## GIVEN RECORDS
☆ ☆ ☆

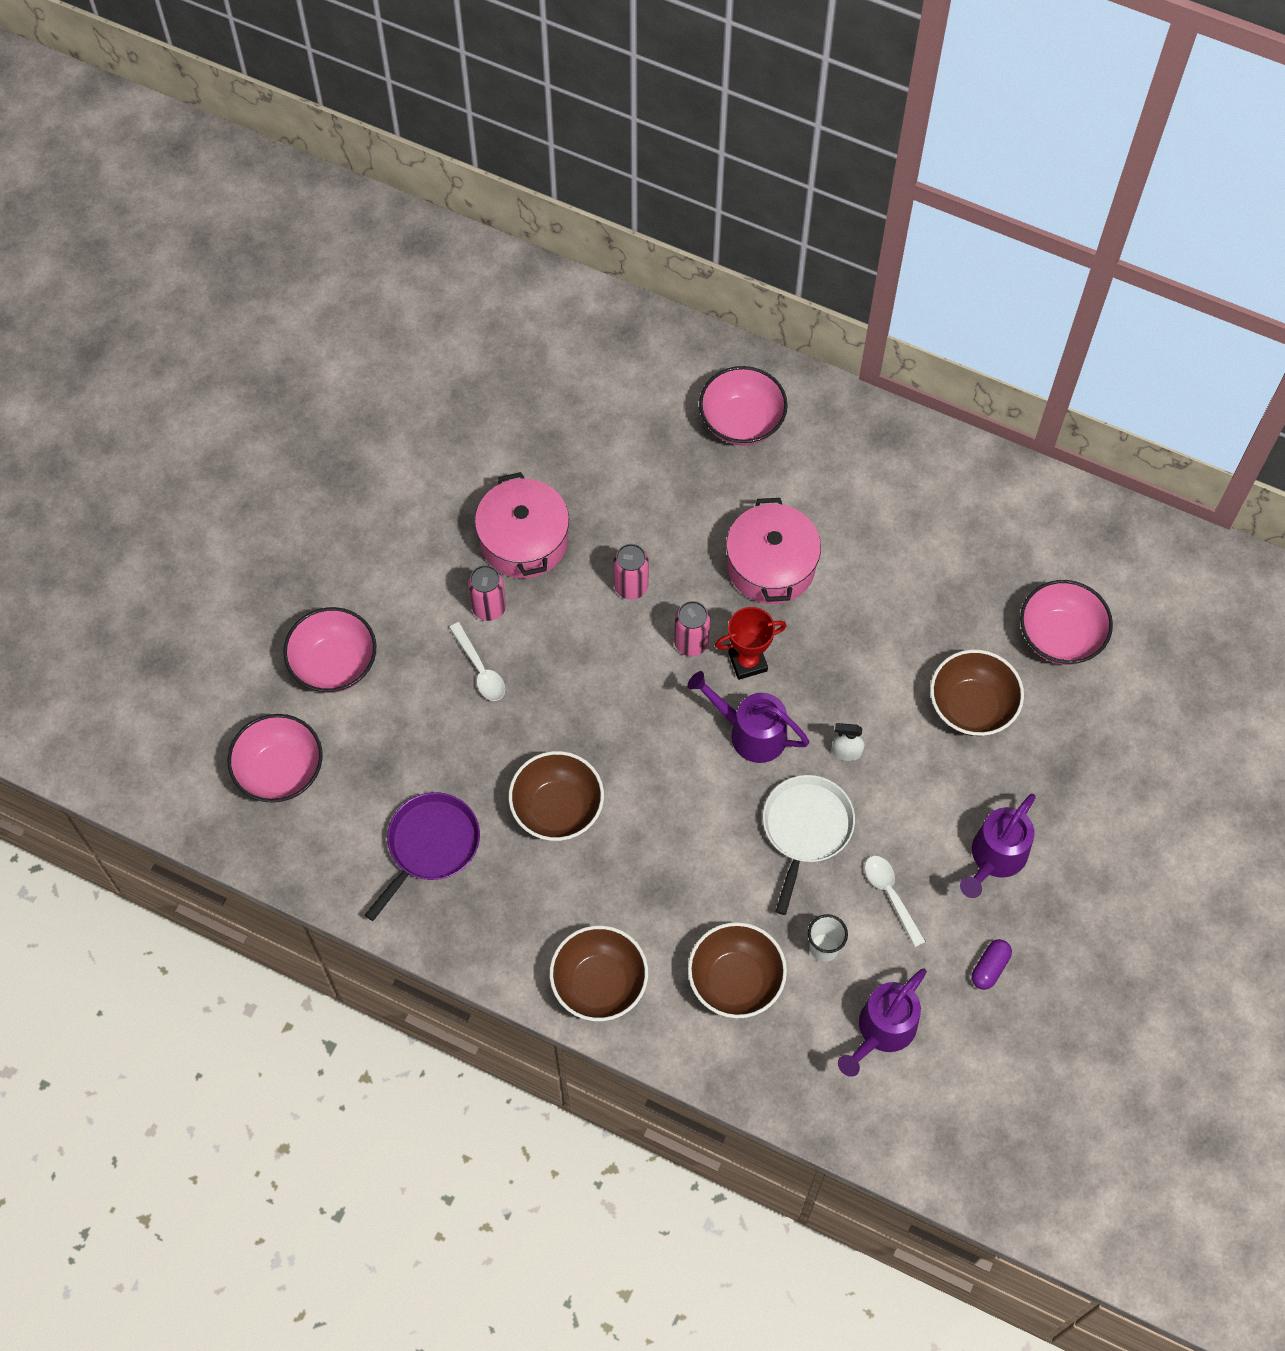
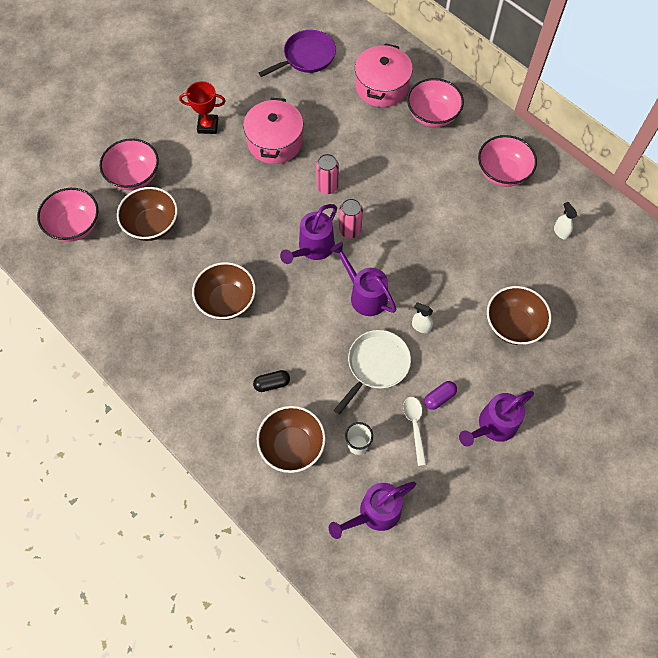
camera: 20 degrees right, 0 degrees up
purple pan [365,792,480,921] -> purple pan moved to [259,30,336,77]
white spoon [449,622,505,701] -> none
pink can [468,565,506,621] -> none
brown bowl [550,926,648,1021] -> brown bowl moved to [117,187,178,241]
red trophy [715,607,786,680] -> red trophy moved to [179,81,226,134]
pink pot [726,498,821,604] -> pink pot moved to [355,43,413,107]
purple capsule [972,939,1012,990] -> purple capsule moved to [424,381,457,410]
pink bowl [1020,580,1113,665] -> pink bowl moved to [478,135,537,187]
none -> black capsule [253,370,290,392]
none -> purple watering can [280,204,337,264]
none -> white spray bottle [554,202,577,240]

☆ ☆ ☆

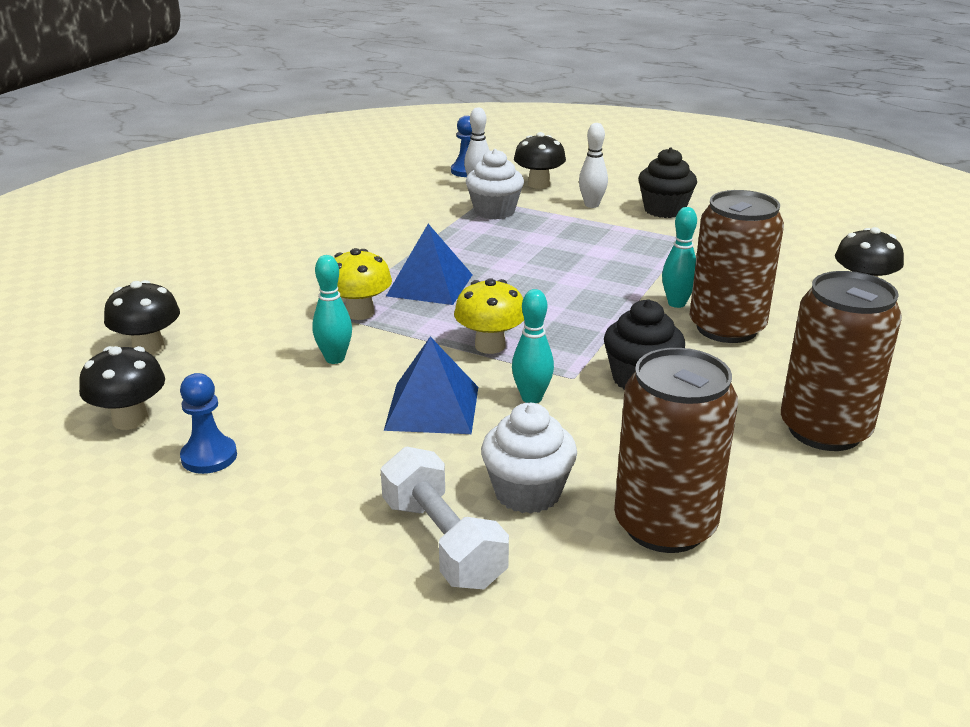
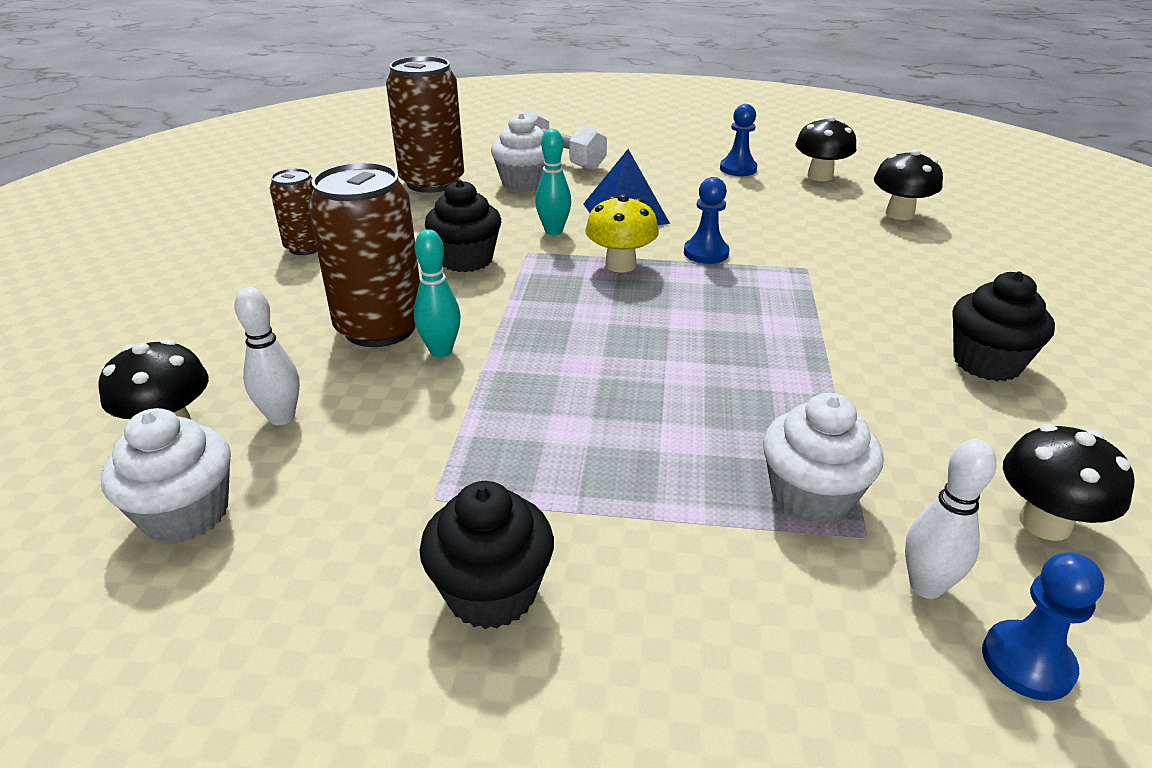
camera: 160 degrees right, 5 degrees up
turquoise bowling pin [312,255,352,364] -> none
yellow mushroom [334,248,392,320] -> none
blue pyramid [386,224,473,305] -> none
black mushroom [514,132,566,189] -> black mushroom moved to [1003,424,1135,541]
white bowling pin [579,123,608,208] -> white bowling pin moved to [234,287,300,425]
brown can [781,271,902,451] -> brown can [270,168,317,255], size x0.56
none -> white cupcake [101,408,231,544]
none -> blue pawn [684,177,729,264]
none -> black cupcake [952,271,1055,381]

☆ ☆ ☆

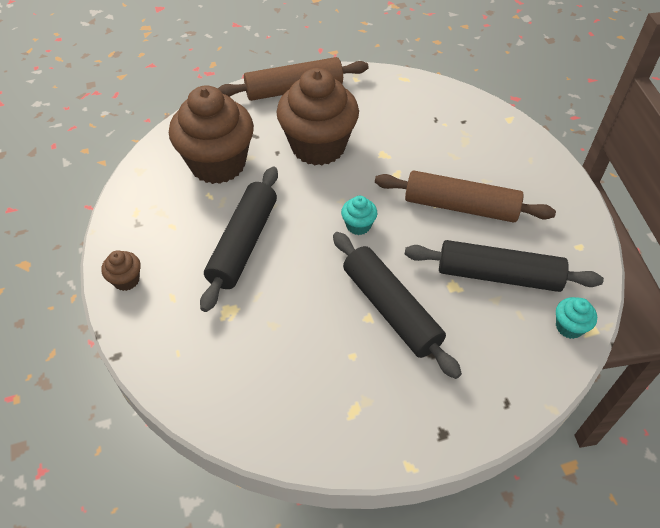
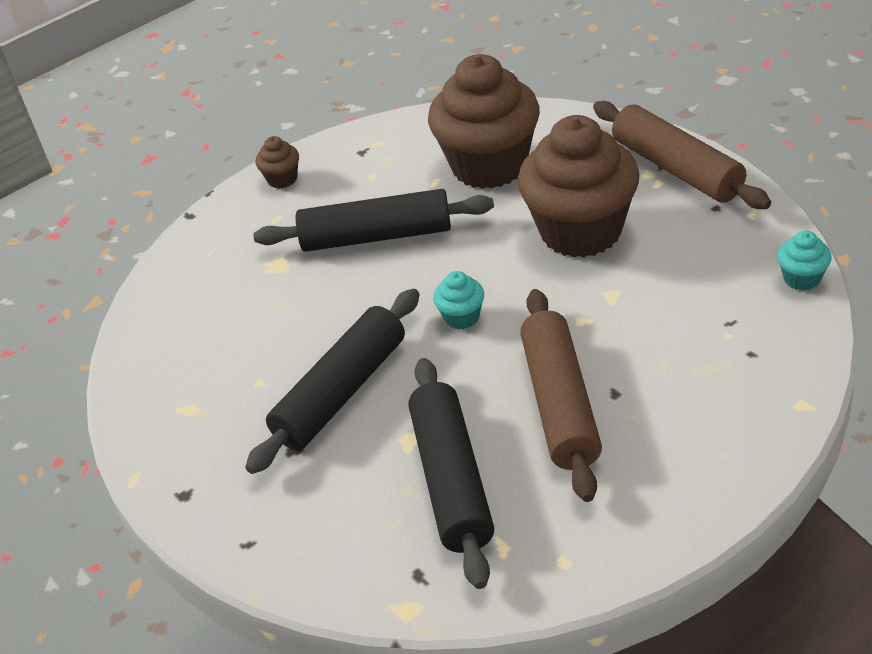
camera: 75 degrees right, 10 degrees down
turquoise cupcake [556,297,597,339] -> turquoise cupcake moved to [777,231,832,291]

☆ ☆ ☆

## WHAT THE TASK REQUIRES
From the records above, give again exactly the lines running from the line with "camera: 20 degrees right, 0 degrees up" to the line with "none -> white spray bottle [554,202,577,240]", inclusive.

## OUTPUT
camera: 20 degrees right, 0 degrees up
purple pan [365,792,480,921] -> purple pan moved to [259,30,336,77]
white spoon [449,622,505,701] -> none
pink can [468,565,506,621] -> none
brown bowl [550,926,648,1021] -> brown bowl moved to [117,187,178,241]
red trophy [715,607,786,680] -> red trophy moved to [179,81,226,134]
pink pot [726,498,821,604] -> pink pot moved to [355,43,413,107]
purple capsule [972,939,1012,990] -> purple capsule moved to [424,381,457,410]
pink bowl [1020,580,1113,665] -> pink bowl moved to [478,135,537,187]
none -> black capsule [253,370,290,392]
none -> purple watering can [280,204,337,264]
none -> white spray bottle [554,202,577,240]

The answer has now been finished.